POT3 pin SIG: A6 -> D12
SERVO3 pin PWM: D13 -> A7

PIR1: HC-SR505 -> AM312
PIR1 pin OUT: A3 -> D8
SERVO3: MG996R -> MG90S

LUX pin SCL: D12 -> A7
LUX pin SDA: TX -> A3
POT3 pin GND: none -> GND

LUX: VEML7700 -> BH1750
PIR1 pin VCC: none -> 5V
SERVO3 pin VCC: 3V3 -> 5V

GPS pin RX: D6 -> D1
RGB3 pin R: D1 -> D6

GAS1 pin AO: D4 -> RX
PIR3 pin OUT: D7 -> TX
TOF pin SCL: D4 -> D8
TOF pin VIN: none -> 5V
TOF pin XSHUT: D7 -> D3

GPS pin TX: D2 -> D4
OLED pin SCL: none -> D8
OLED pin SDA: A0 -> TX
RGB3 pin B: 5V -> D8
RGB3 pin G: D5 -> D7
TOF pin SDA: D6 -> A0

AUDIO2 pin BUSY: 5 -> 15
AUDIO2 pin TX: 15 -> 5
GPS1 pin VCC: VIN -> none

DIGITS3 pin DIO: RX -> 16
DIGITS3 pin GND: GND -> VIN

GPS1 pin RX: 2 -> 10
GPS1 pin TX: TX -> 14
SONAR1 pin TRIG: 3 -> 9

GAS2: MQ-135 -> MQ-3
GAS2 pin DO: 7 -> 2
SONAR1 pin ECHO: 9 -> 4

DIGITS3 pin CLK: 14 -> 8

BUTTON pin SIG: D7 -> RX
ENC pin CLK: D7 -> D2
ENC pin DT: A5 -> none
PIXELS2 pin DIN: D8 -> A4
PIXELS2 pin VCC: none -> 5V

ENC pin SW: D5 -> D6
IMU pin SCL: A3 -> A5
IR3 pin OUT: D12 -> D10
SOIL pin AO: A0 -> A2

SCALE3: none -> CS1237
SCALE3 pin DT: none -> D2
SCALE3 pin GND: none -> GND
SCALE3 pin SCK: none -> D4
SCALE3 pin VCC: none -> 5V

_Problem details_
Copy all lines from the listing that contain "none".

_Written response_
POT3 pin GND: none -> GND
PIR1 pin VCC: none -> 5V
TOF pin VIN: none -> 5V
OLED pin SCL: none -> D8
GPS1 pin VCC: VIN -> none
ENC pin DT: A5 -> none
PIXELS2 pin VCC: none -> 5V
SCALE3: none -> CS1237
SCALE3 pin DT: none -> D2
SCALE3 pin GND: none -> GND
SCALE3 pin SCK: none -> D4
SCALE3 pin VCC: none -> 5V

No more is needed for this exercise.